## WHAT THIS TASK INVOLVES
Set down, exactly and only, everything from the line containing "yellow arrow: (76, 37)" down to the line containing "yellow cross: (81, 139)" in the data below; the pictures are not part of the copy.
---------------
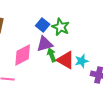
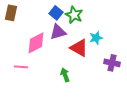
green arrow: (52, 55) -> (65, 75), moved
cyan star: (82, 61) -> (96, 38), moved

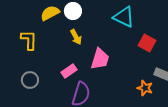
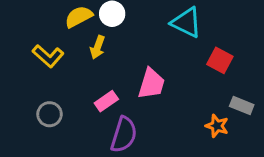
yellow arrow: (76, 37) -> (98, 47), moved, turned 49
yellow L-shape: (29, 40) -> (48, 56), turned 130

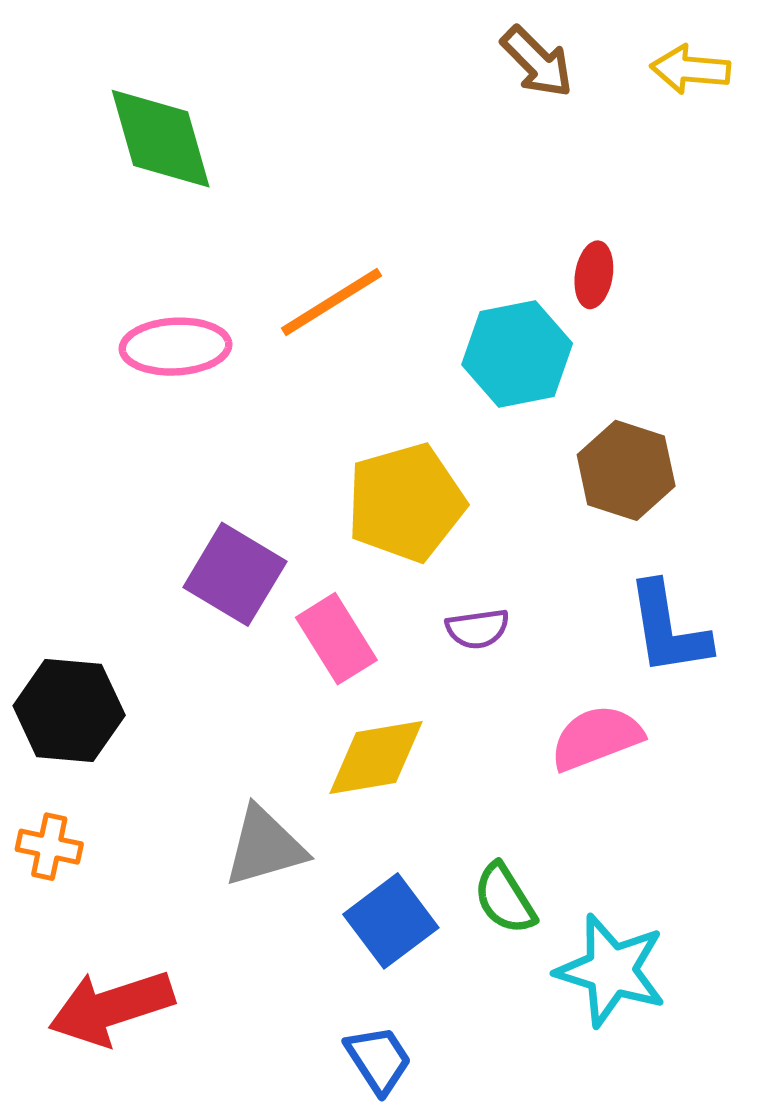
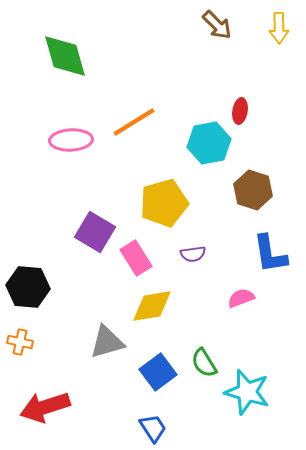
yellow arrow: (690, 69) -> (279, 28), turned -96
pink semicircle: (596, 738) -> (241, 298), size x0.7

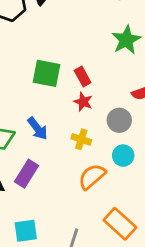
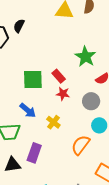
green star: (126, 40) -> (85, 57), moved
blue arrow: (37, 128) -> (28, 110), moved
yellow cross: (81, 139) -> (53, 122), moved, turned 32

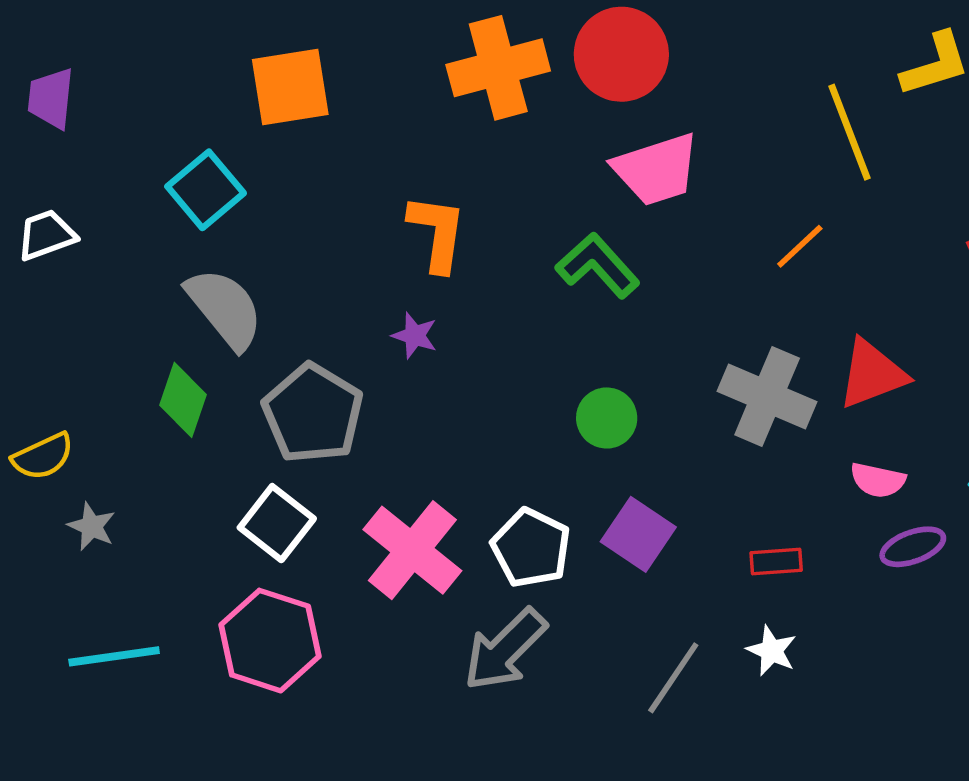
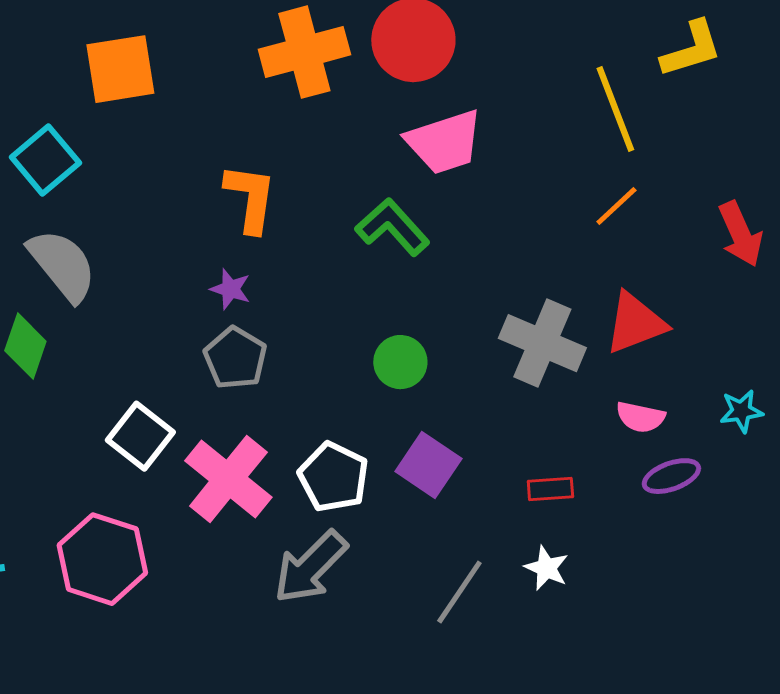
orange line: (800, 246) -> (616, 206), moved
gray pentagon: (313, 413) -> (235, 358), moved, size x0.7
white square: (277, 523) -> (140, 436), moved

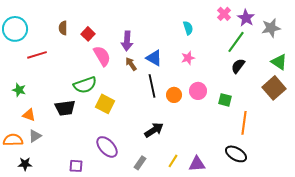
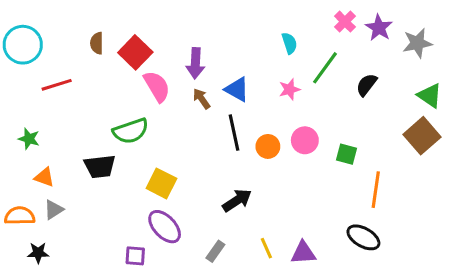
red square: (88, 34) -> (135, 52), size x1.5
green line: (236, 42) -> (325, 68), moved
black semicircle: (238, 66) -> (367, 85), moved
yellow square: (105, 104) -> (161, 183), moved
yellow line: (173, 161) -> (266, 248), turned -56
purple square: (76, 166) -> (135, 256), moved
---------------
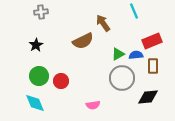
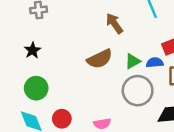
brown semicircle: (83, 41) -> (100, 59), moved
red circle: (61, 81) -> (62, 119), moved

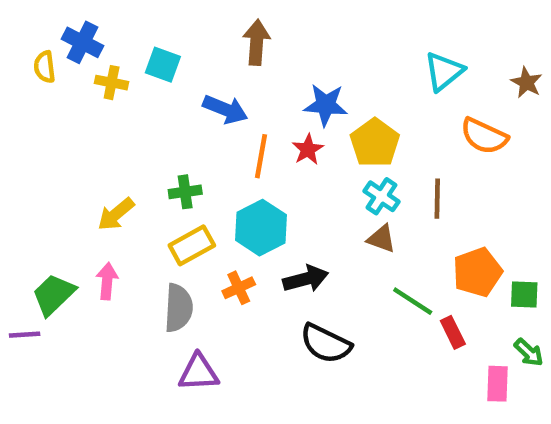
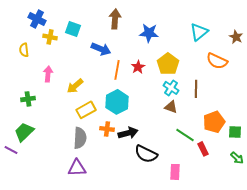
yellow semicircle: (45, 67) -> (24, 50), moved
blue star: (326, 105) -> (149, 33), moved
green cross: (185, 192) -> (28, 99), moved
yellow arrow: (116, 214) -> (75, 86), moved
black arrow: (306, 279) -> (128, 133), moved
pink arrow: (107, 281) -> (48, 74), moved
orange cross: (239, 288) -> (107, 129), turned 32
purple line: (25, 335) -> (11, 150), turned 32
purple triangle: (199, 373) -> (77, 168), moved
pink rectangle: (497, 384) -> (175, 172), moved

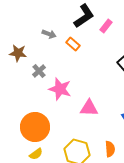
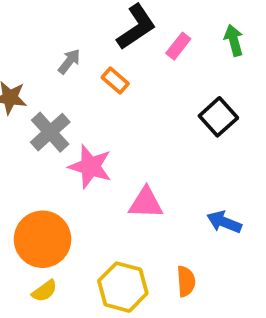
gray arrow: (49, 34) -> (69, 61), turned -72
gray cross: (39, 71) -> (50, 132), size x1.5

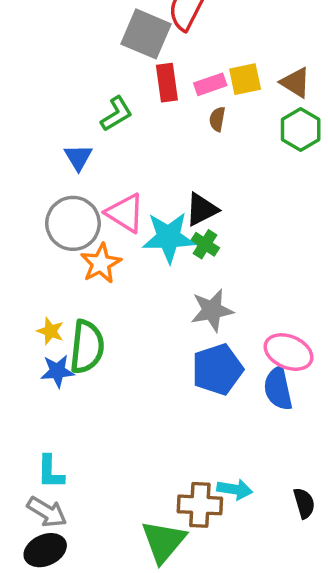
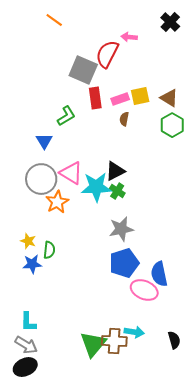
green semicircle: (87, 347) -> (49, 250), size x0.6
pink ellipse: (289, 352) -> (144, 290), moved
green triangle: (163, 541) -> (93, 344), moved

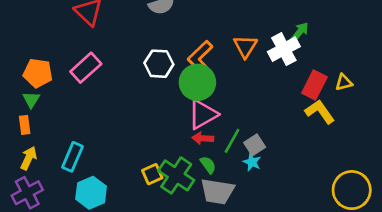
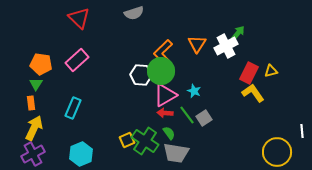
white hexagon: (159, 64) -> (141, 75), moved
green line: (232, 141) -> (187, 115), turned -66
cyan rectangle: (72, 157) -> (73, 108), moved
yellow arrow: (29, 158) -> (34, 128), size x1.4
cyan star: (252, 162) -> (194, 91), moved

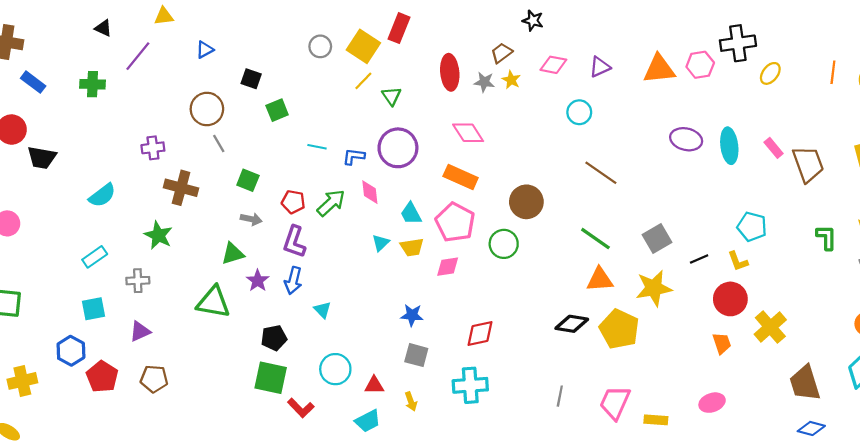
---------------
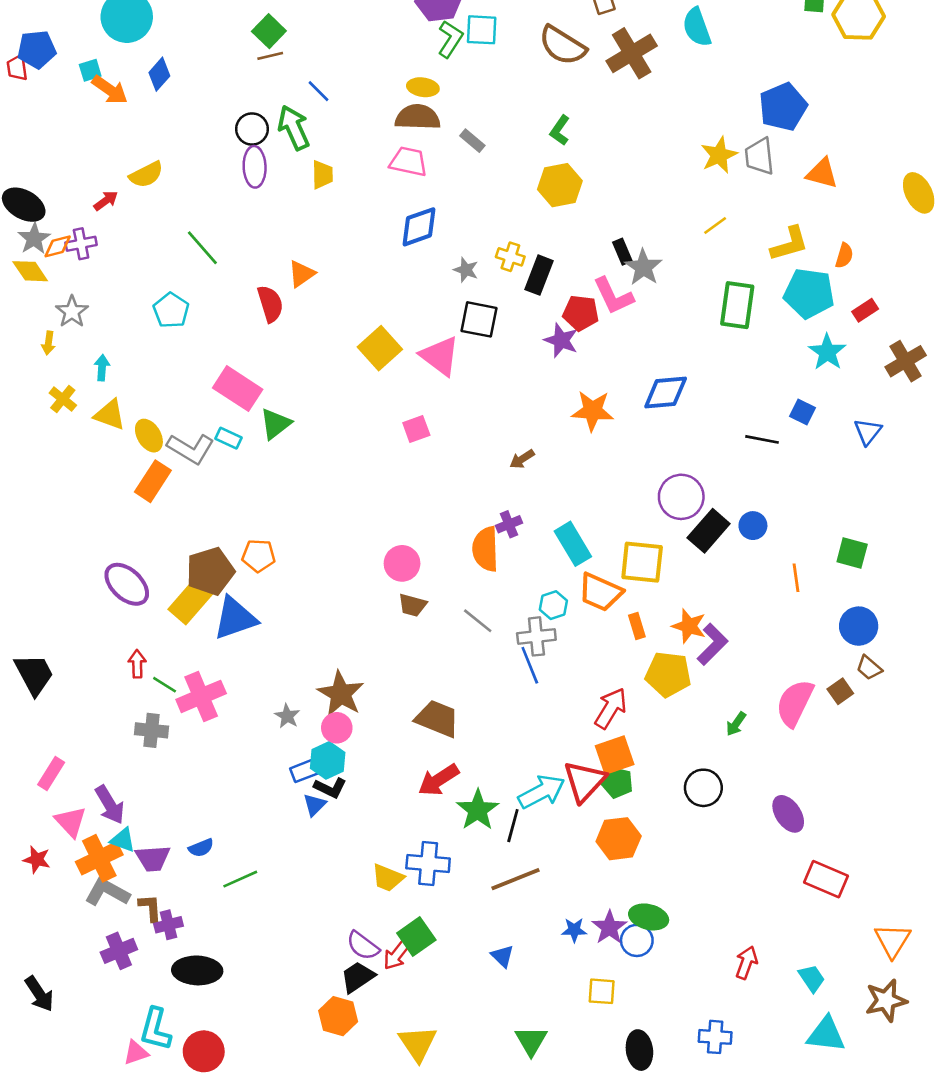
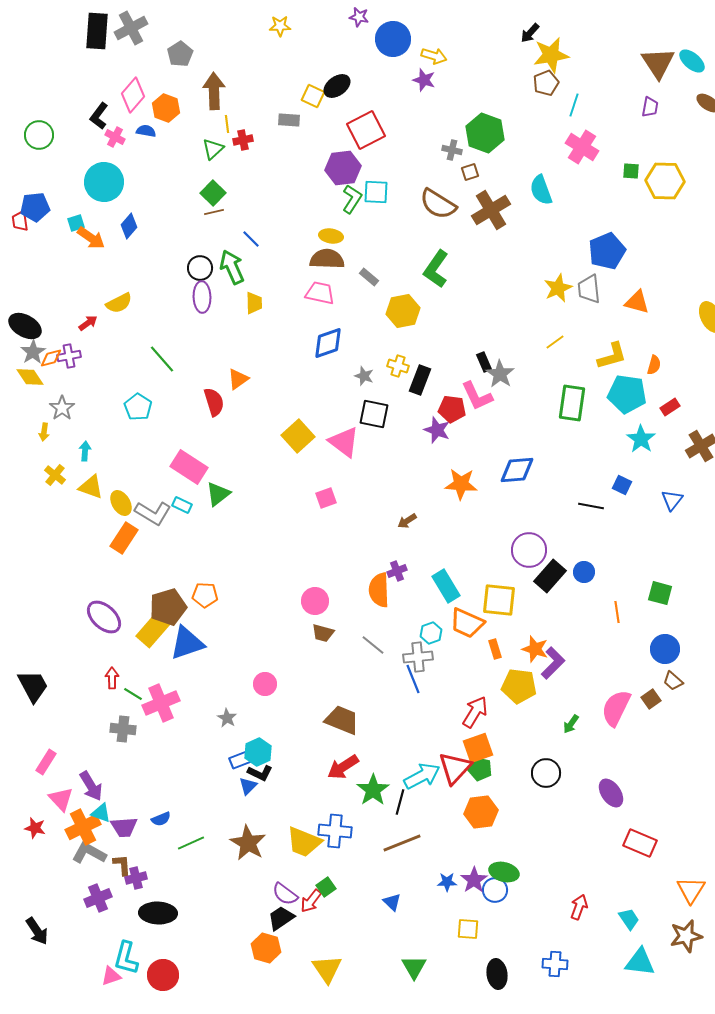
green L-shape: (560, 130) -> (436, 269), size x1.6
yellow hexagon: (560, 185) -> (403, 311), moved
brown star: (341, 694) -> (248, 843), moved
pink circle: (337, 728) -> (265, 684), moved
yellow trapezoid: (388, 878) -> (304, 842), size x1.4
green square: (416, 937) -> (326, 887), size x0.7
---------------
## WRITTEN RESPONSE
yellow arrow: (76, 37) -> (98, 47), moved, turned 49
yellow L-shape: (29, 40) -> (48, 56), turned 130

yellow arrow: (690, 69) -> (279, 28), turned -96
pink semicircle: (596, 738) -> (241, 298), size x0.7

green star: (126, 40) -> (85, 57), moved
blue arrow: (37, 128) -> (28, 110), moved
yellow cross: (81, 139) -> (53, 122), moved, turned 32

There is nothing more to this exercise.